WORKING DATA START

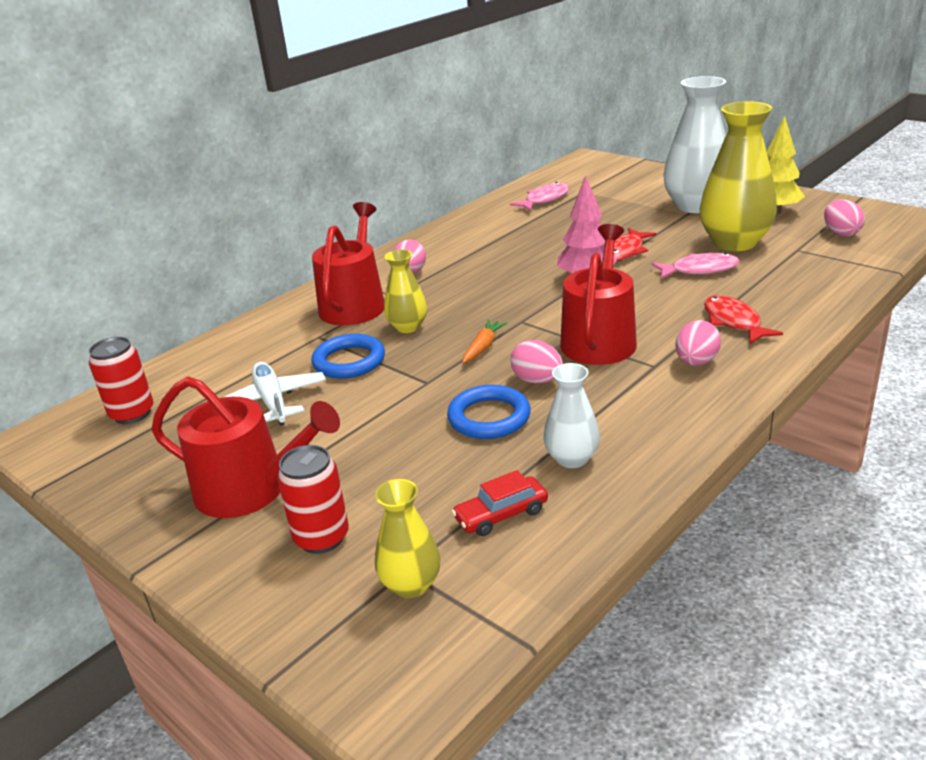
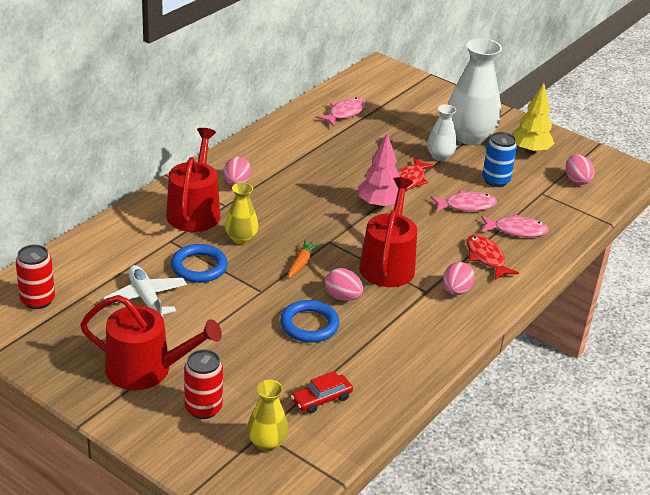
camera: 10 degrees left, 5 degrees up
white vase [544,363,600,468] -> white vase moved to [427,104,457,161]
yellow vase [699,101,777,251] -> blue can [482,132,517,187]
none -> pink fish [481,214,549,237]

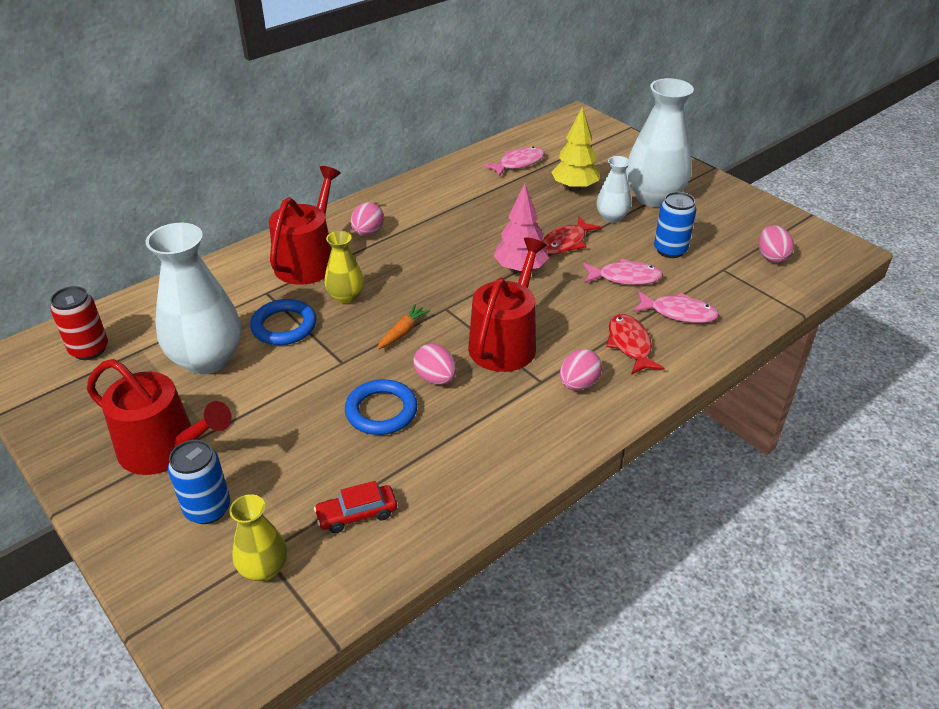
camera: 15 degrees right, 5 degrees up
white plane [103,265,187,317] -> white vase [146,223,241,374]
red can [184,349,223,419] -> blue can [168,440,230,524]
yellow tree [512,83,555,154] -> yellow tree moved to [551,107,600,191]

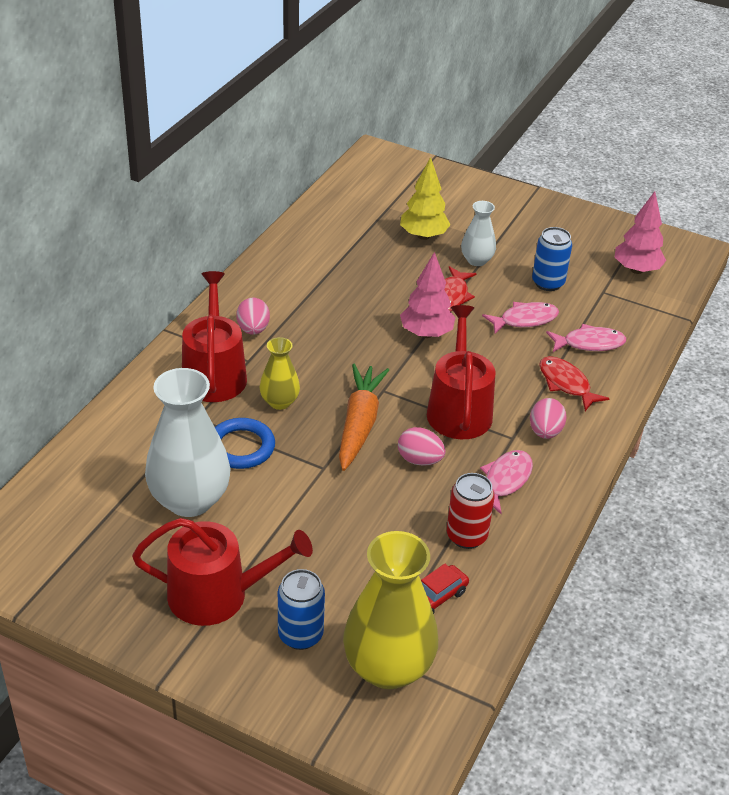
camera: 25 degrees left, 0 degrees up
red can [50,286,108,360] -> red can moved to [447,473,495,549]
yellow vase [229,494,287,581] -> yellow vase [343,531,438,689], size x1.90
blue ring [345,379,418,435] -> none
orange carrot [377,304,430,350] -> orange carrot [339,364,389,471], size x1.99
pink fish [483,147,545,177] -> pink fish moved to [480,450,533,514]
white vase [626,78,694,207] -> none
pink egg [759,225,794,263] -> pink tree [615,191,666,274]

WORKING DATA END
WORKING DATA START

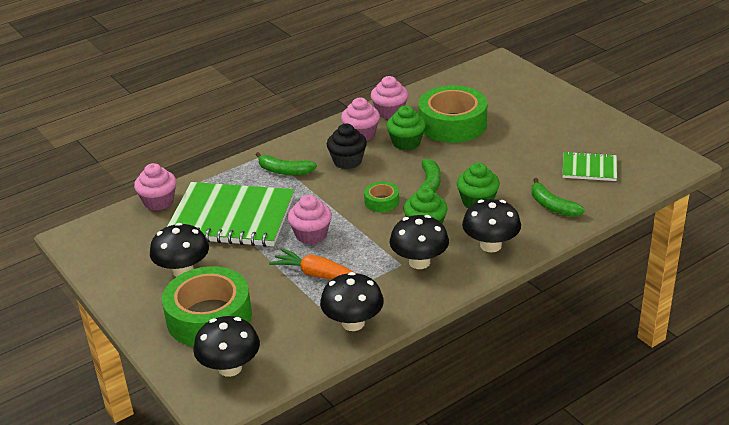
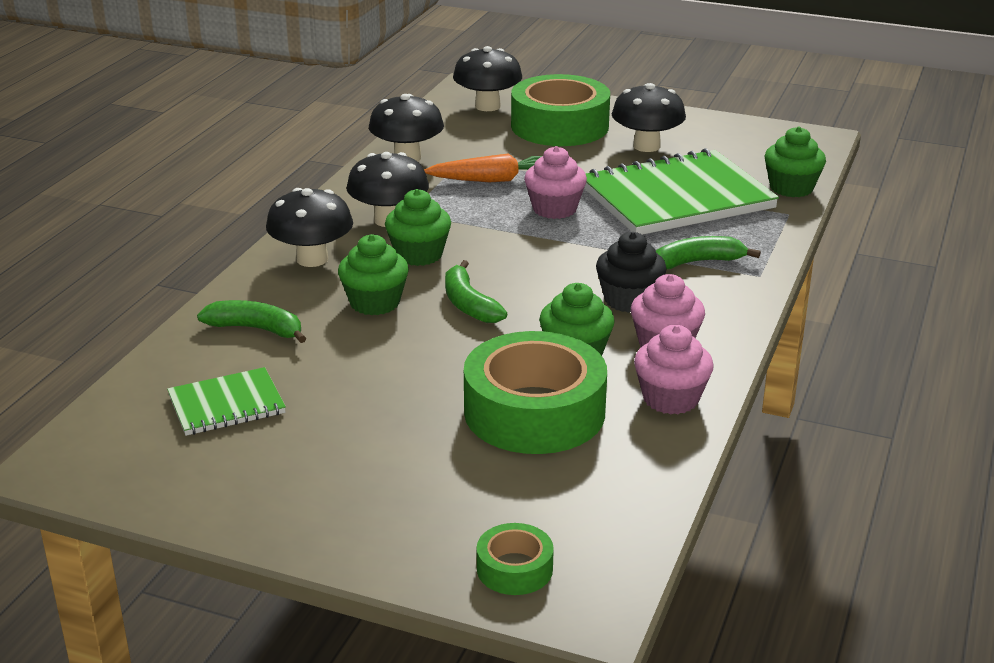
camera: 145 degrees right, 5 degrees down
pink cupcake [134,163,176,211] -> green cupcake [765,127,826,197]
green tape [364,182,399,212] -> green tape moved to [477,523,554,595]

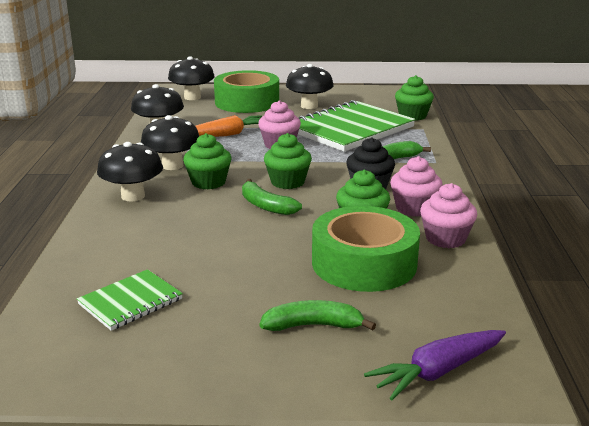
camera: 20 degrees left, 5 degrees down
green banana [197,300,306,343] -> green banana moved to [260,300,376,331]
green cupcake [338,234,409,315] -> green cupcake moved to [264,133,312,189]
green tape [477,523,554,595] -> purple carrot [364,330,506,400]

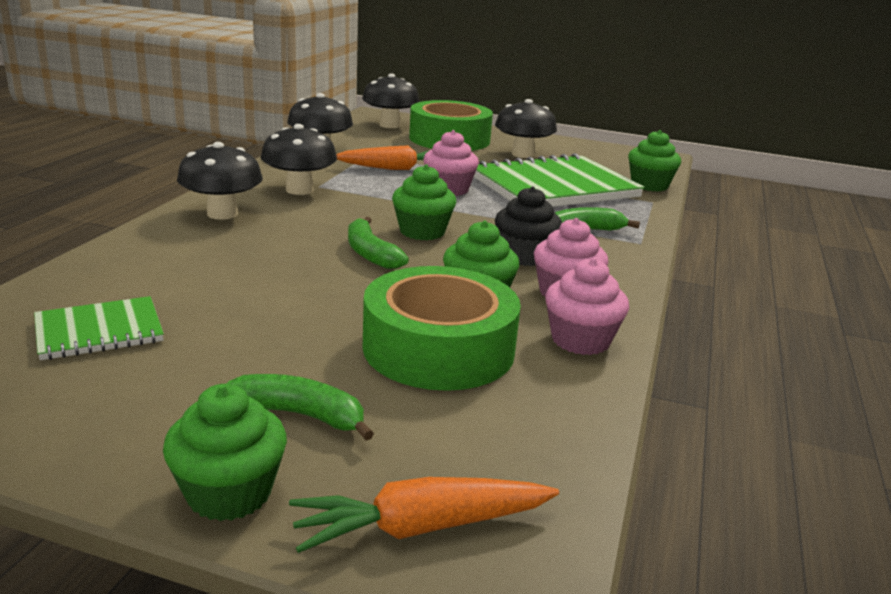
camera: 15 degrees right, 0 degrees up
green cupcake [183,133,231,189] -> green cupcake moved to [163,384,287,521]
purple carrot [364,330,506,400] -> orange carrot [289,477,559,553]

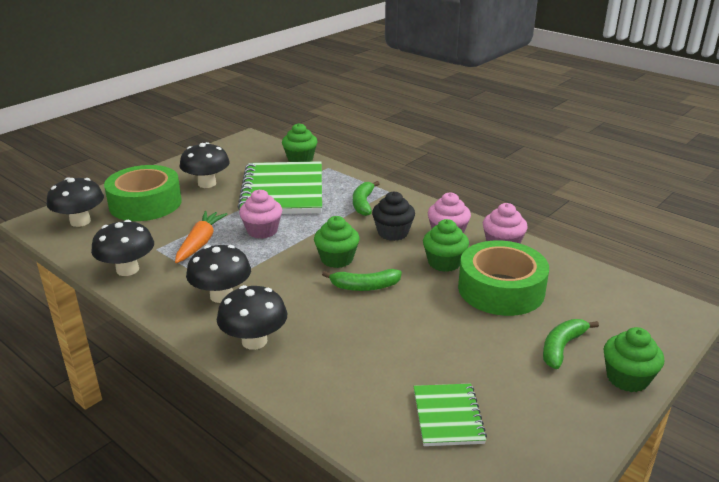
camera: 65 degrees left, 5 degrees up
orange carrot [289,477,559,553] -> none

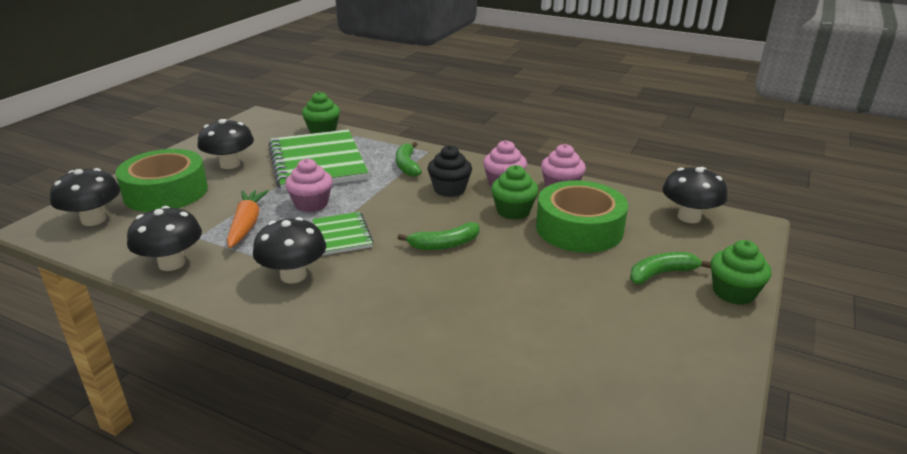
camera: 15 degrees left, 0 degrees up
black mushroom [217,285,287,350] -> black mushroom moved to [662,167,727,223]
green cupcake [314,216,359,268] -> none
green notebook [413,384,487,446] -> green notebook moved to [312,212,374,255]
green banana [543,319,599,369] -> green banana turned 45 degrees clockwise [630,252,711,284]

WORKING DATA END
WORKING DATA START

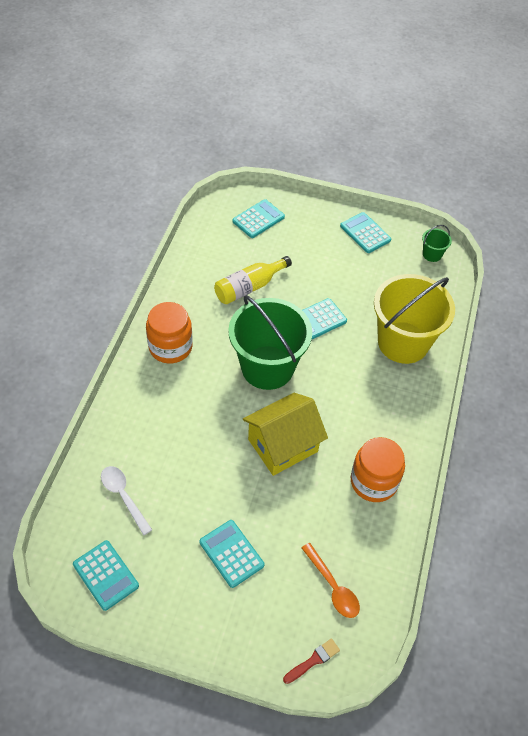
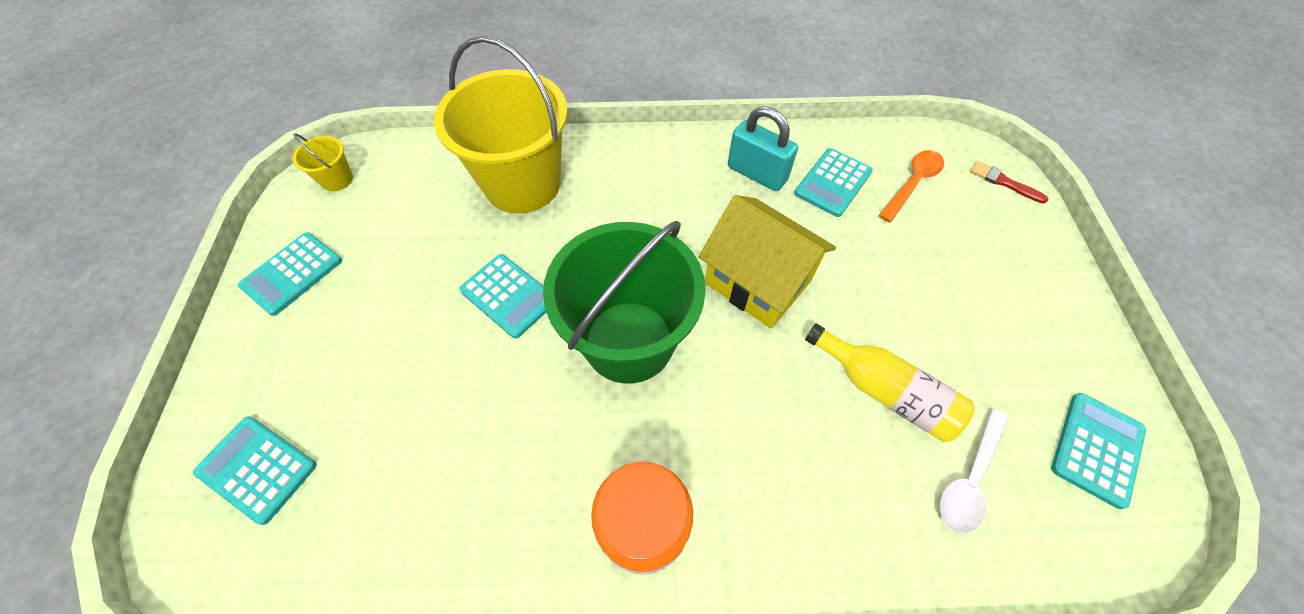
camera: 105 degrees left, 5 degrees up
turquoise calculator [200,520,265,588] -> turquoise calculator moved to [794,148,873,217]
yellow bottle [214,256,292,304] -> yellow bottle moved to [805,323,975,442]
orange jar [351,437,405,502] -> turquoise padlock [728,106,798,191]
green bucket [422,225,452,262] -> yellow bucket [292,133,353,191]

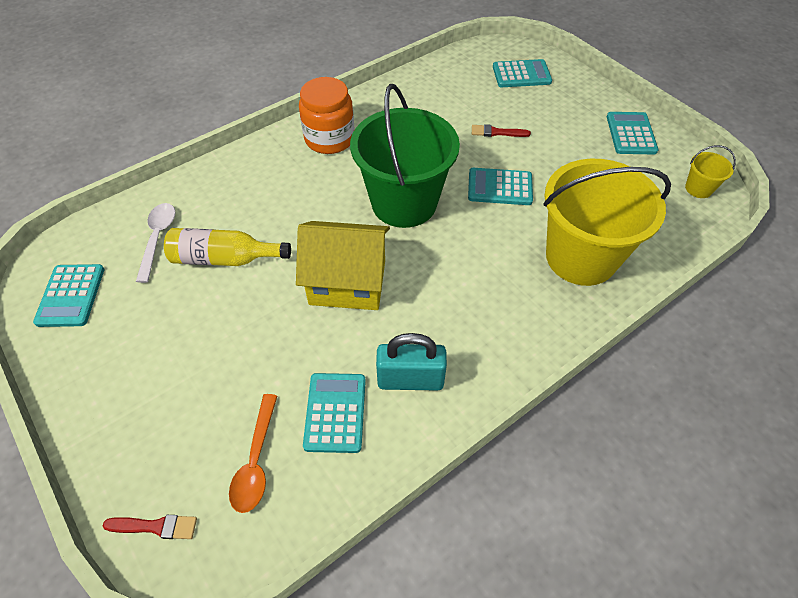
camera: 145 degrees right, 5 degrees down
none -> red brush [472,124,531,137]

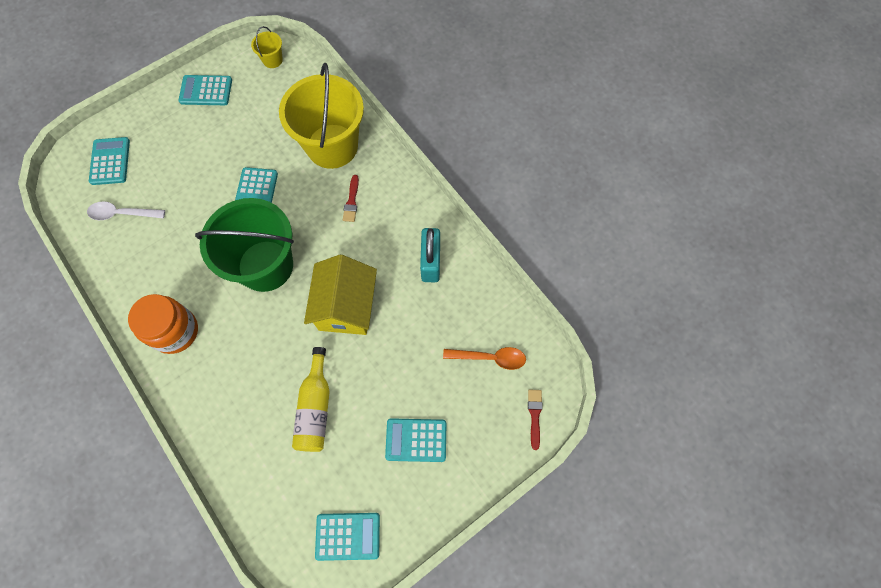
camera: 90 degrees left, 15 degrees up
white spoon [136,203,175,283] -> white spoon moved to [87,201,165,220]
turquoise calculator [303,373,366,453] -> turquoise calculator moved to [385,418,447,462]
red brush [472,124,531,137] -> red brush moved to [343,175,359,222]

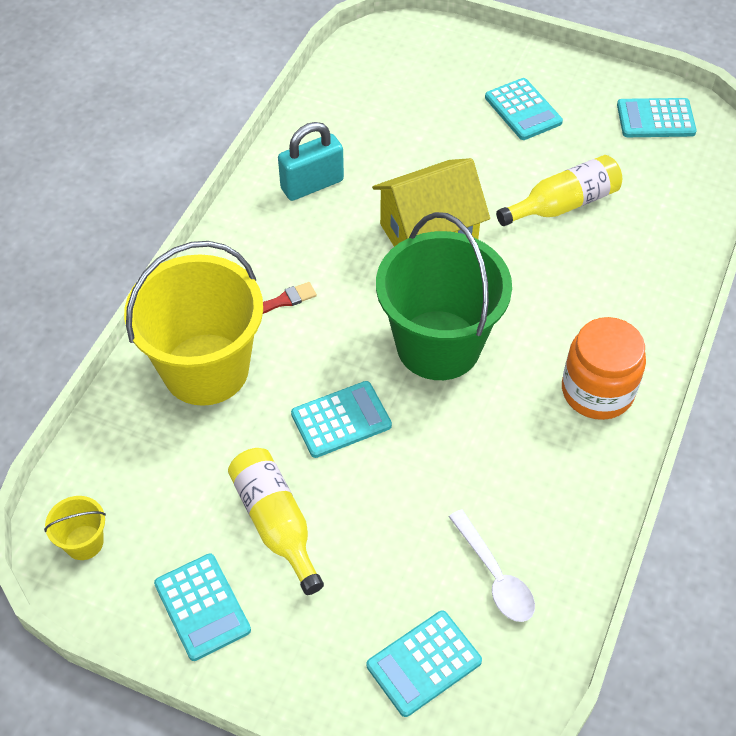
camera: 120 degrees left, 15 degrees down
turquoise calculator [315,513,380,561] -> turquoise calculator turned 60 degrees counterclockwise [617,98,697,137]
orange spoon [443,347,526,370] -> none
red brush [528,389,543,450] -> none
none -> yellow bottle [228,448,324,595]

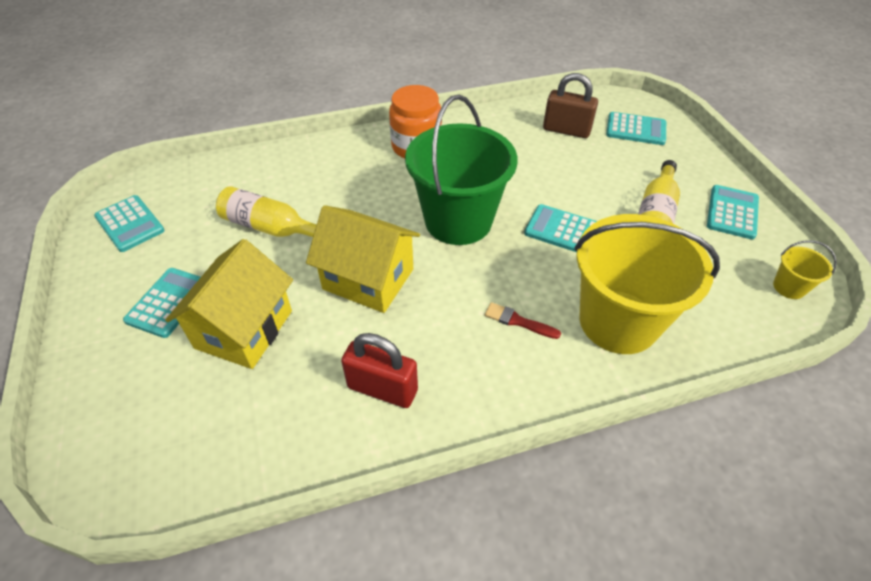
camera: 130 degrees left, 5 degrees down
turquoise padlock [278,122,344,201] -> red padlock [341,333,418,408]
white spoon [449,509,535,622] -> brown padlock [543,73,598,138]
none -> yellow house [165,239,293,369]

WORKING DATA END

In your answer, include only the lines above starting at the line that holds "camera: 105 degrees left, 5 degrees up" and ending at the line that holds "orange jar [351,437,405,502]", copied exactly.

camera: 105 degrees left, 5 degrees up
turquoise calculator [200,520,265,588] -> turquoise calculator moved to [794,148,873,217]
yellow bottle [214,256,292,304] -> yellow bottle moved to [805,323,975,442]
orange jar [351,437,405,502] -> turquoise padlock [728,106,798,191]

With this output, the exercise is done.